━━ DATA SHOWN
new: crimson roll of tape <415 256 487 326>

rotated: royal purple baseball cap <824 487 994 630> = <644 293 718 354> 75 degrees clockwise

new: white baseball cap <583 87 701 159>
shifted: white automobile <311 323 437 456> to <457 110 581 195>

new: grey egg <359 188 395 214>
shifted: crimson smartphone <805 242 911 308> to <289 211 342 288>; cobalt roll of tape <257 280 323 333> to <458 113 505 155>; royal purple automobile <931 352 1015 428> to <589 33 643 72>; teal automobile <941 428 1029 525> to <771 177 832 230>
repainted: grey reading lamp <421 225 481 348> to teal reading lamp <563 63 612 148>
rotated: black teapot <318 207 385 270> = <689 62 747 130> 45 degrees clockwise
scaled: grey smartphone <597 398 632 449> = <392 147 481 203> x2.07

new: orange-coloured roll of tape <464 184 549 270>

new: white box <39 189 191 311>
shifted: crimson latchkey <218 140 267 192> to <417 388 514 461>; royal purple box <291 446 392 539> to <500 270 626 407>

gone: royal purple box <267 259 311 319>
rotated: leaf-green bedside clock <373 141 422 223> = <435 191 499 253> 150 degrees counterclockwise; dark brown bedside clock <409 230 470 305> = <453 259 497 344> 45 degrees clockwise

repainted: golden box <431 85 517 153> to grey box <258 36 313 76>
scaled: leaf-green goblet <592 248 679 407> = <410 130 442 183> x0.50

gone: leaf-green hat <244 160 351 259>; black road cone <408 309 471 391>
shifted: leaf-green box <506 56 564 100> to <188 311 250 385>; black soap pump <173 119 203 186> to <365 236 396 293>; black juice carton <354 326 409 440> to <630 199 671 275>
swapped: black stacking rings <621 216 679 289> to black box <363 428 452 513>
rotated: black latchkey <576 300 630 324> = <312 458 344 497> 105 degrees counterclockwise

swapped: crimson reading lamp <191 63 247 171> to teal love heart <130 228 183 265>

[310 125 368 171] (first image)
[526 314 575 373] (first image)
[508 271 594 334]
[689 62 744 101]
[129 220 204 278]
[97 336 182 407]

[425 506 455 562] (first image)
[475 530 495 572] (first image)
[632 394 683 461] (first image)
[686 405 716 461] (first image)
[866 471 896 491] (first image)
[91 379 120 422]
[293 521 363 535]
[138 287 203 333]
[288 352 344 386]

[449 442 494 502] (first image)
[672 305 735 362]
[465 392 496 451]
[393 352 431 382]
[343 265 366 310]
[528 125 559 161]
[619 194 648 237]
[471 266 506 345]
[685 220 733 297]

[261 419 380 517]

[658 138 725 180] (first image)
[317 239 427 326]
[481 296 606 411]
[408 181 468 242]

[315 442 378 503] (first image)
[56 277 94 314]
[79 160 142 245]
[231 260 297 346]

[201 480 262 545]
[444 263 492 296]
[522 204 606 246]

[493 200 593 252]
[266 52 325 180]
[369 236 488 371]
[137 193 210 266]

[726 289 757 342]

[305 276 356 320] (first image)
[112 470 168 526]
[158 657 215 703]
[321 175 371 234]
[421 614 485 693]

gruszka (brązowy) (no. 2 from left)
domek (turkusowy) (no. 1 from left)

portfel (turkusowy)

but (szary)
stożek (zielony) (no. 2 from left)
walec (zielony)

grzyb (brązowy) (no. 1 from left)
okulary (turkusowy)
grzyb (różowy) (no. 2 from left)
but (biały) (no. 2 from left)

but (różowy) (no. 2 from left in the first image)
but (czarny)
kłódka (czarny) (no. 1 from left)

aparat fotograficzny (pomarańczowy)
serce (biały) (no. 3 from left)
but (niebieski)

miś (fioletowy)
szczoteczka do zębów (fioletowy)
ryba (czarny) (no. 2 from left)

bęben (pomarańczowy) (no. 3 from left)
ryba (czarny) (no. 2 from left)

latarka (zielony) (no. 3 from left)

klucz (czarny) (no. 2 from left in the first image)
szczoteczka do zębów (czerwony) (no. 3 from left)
━━━━
**EXERCISE INSTRUCTIONS:**
Provide every line from the material that contains the word "swapped".

**EXPECTED ANSWER:**
swapped: black stacking rings <621 216 679 289> to black box <363 428 452 513>
swapped: crimson reading lamp <191 63 247 171> to teal love heart <130 228 183 265>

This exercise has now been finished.